What the exercise asks: Starting with the line that has "blue star: (123, 69) -> (90, 26), moved" in the records below and stopping after the line that has "green rectangle: (198, 296)", output every line exactly and nothing else; skip pictures.

Stepwise shape edit descriptions:
------------------------
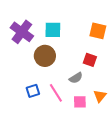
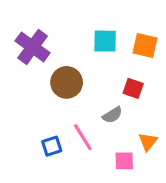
cyan square: (53, 30) -> (105, 41), moved
blue square: (33, 91) -> (52, 146), moved
pink square: (80, 102) -> (124, 161), moved

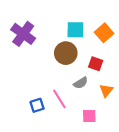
orange square: (145, 45) -> (104, 33), turned 36
brown circle: (67, 82) -> (66, 53), moved
orange triangle: (148, 142) -> (106, 90), moved

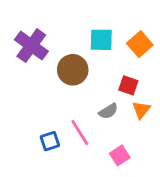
brown circle: (66, 53) -> (73, 70), moved
orange triangle: (106, 90) -> (141, 110), moved
pink square: (89, 116) -> (120, 155), turned -32

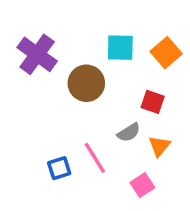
orange triangle: (141, 110) -> (159, 146), moved

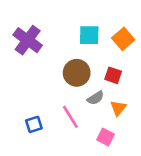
brown circle: (86, 83) -> (77, 73), moved
blue square: (59, 168) -> (34, 124), moved
pink square: (142, 185) -> (106, 137), turned -30

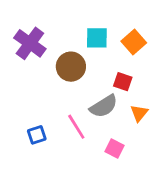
brown circle: (77, 73) -> (71, 67), moved
gray semicircle: (96, 98) -> (104, 106), size x1.5
orange triangle: (118, 108) -> (139, 113), moved

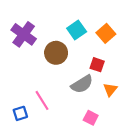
cyan square: (97, 38) -> (77, 30), turned -36
pink line: (76, 127) -> (42, 100), moved
blue square: (37, 135) -> (20, 113), moved

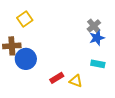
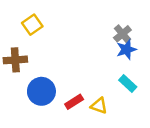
blue circle: (26, 59) -> (41, 91), moved
cyan rectangle: (98, 64) -> (128, 83), turned 32

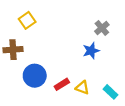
blue star: (126, 49) -> (91, 51), moved
cyan rectangle: (128, 83) -> (111, 92), moved

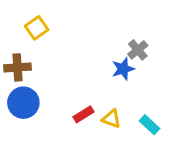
gray cross: (102, 28) -> (138, 50), moved
blue circle: (35, 76) -> (23, 103), moved

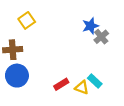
blue star: (123, 69) -> (90, 26), moved
cyan rectangle: (149, 125) -> (95, 81), moved

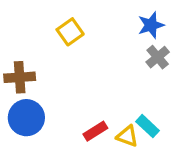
yellow square: (27, 20) -> (70, 32), moved
blue star: (90, 26) -> (151, 25), moved

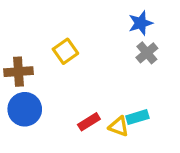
yellow square: (70, 32) -> (65, 51), moved
cyan rectangle: (148, 126) -> (137, 117), turned -60

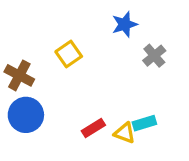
blue star: (141, 23) -> (125, 24), moved
brown cross: (18, 72) -> (19, 75), turned 32

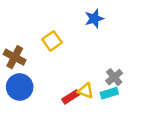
gray cross: (154, 56) -> (114, 77), moved
yellow triangle: (125, 133) -> (86, 91), moved

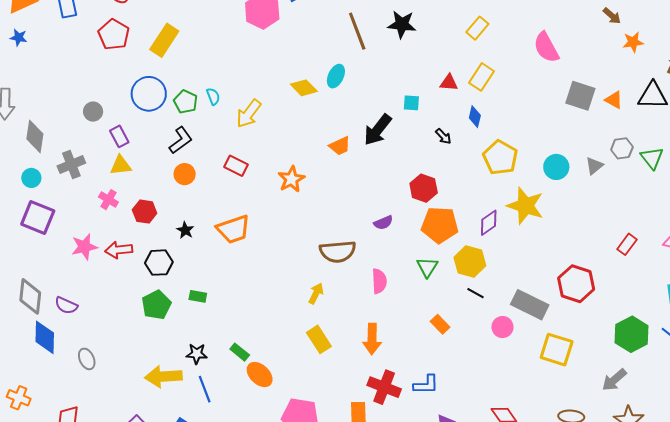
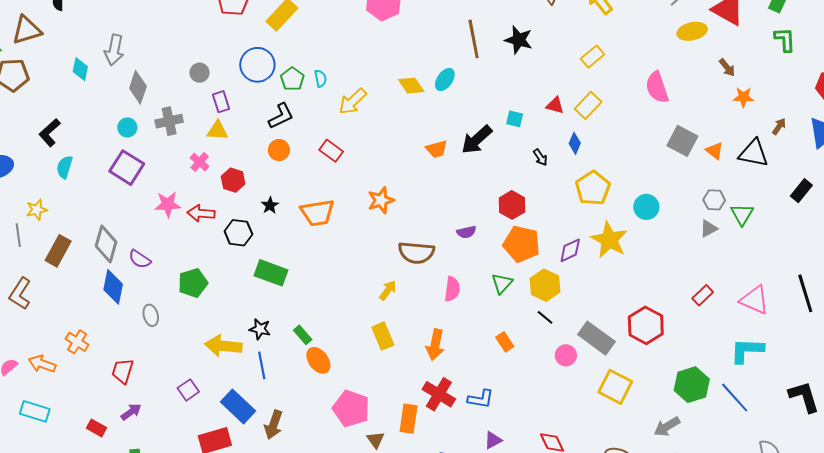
gray triangle: (594, 166) -> (709, 229), moved
orange star: (291, 179) -> (381, 200), moved
green rectangle: (198, 296) -> (271, 273), size x1.8
green pentagon: (156, 305) -> (193, 283), moved

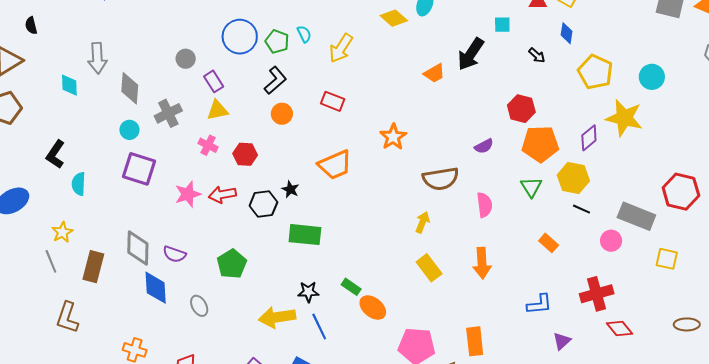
black star: (270, 205) -> (290, 189), moved
yellow square: (615, 387) -> (667, 259), size x0.7
red cross: (439, 394) -> (597, 294), moved, turned -32

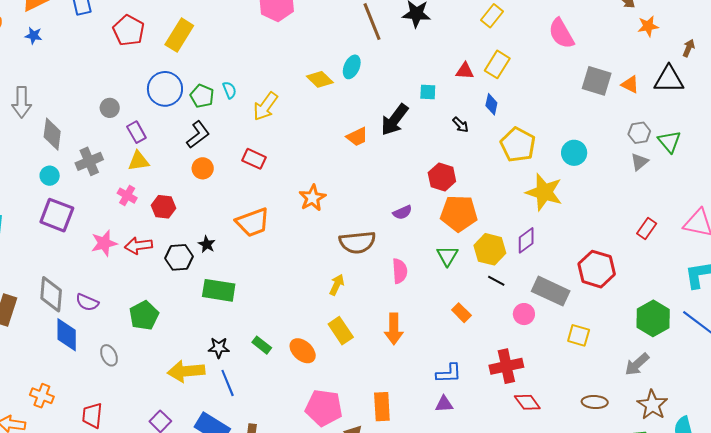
purple diamond: (589, 138) -> (526, 240), moved
orange ellipse: (373, 308) -> (303, 351), moved
purple triangle: (562, 341) -> (444, 404), moved, turned 36

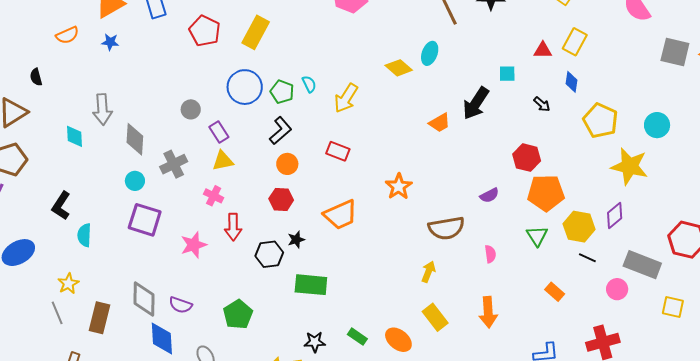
red hexagon: (164, 207) -> (281, 199), moved
black star: (207, 244) -> (296, 240), turned 30
red arrow: (138, 246) -> (233, 227), moved, turned -80
pink semicircle: (400, 271) -> (490, 254), size x0.7

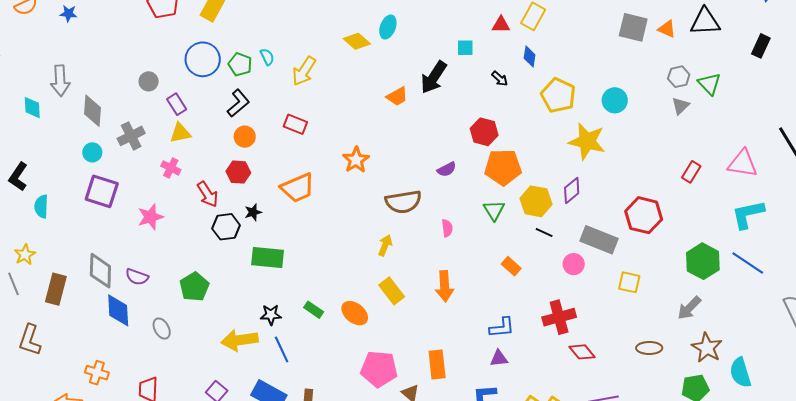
red arrow: (233, 227) -> (208, 194), moved, turned -32

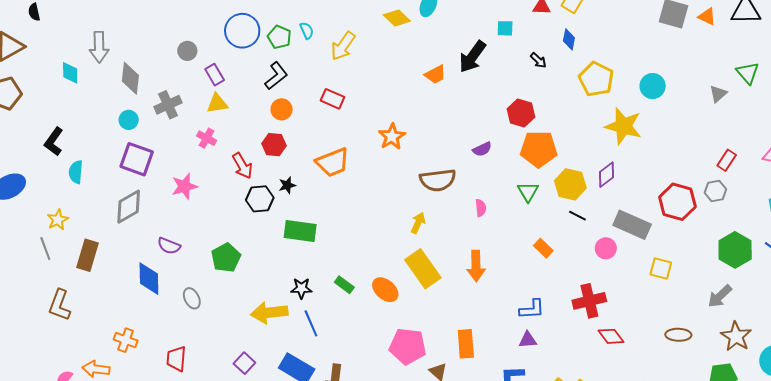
gray hexagon: (679, 77) -> (715, 191), moved
gray diamond: (100, 271) -> (129, 207), moved, turned 57
yellow rectangle: (392, 291) -> (423, 269), size x1.4

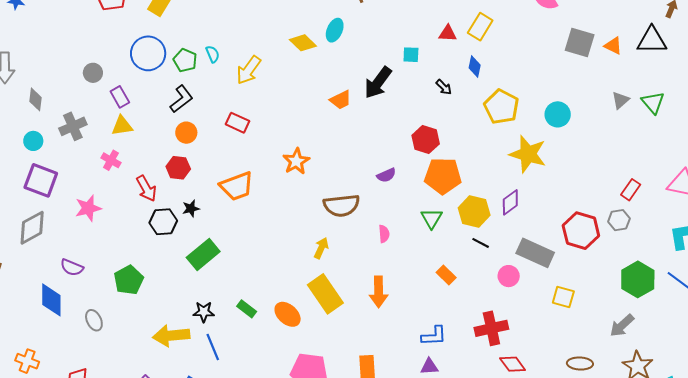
gray diamond: (130, 78) -> (36, 99), size x0.7
gray triangle: (718, 94) -> (620, 100), moved
green rectangle: (300, 231) -> (203, 254), turned -48

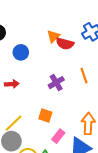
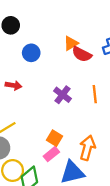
purple cross: (56, 83) -> (62, 95), turned -35
orange square: (45, 116) -> (55, 138), moved

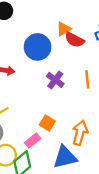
blue circle: (31, 53) -> (38, 47), moved, size x1.5
pink rectangle: (51, 154) -> (33, 141), moved

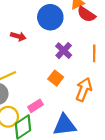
orange square: (47, 123) -> (56, 78), moved
orange arrow: (80, 133) -> (84, 89), moved

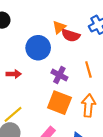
orange square: (56, 78) -> (59, 103), size x1.6

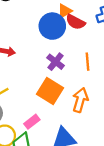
blue circle: (38, 48) -> (52, 26), moved

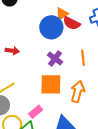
orange square: (50, 91) -> (51, 84), turned -30

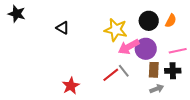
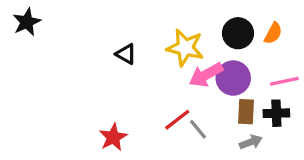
black star: (17, 14) -> (27, 22), turned 30
black triangle: (63, 28) -> (126, 54), moved
gray line: (124, 71) -> (198, 129), moved

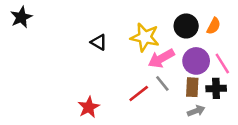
purple circle: (233, 78) -> (196, 61), moved
pink line: (284, 81) -> (222, 63), turned 70
gray line: (198, 129) -> (162, 83), moved

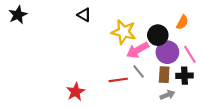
black circle: (186, 26) -> (158, 35), moved
black triangle: (99, 42) -> (84, 15), moved
red line: (139, 93) -> (118, 80), turned 30

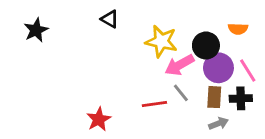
black star: (18, 15) -> (36, 30), moved
orange semicircle: (182, 22) -> (238, 29), turned 64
------------------------
Your response:
blue star: (123, 69) -> (90, 26), moved
cyan rectangle: (149, 125) -> (95, 81), moved

yellow square: (27, 20) -> (70, 32), moved
blue star: (90, 26) -> (151, 25), moved

yellow square: (70, 32) -> (65, 51), moved
cyan rectangle: (148, 126) -> (137, 117), turned -60

blue star: (141, 23) -> (125, 24), moved
brown cross: (18, 72) -> (19, 75), turned 32

gray cross: (154, 56) -> (114, 77), moved
yellow triangle: (125, 133) -> (86, 91), moved

gray triangle: (594, 166) -> (709, 229), moved
orange star: (291, 179) -> (381, 200), moved
green rectangle: (198, 296) -> (271, 273), size x1.8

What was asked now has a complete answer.